■ **Requirement**
Once the images are set aside, print the remaining lines below exactly.

■ **Data excerpt**
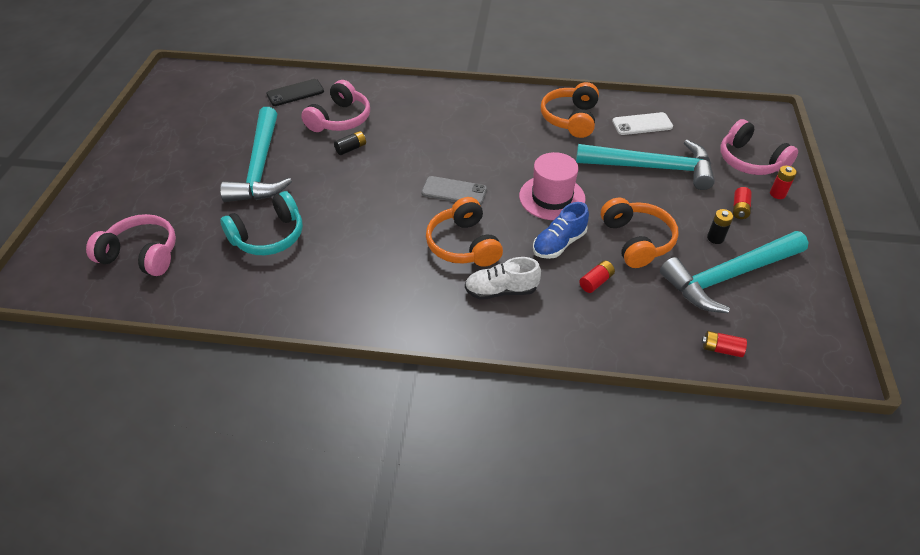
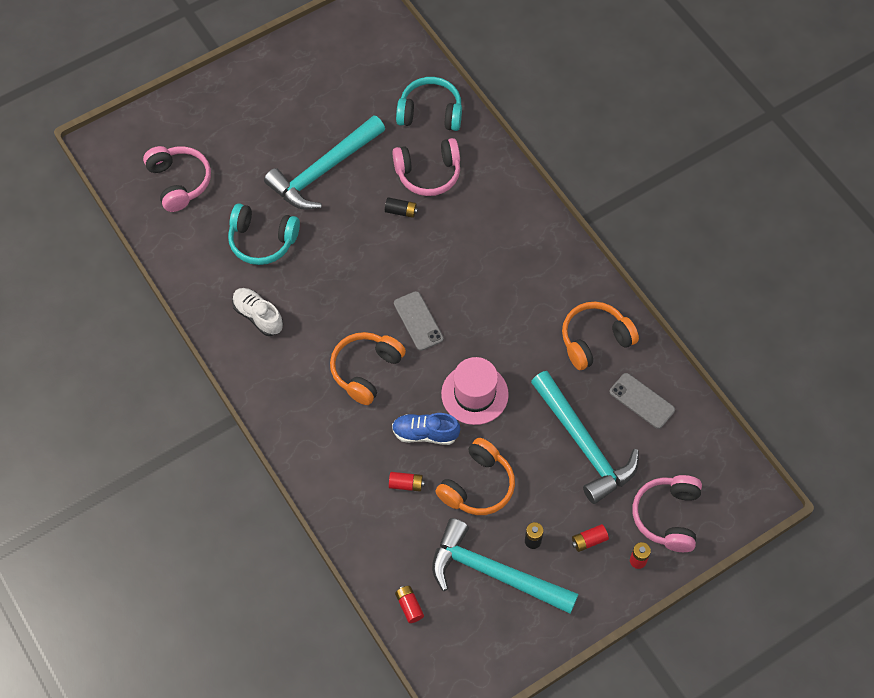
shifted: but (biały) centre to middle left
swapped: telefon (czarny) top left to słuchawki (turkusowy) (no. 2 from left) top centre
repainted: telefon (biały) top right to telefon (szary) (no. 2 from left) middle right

■ **Solution to this task**
shifted: but (biały) centre to middle left
swapped: telefon (czarny) top left to słuchawki (turkusowy) (no. 2 from left) top centre
repainted: telefon (biały) top right to telefon (szary) (no. 2 from left) middle right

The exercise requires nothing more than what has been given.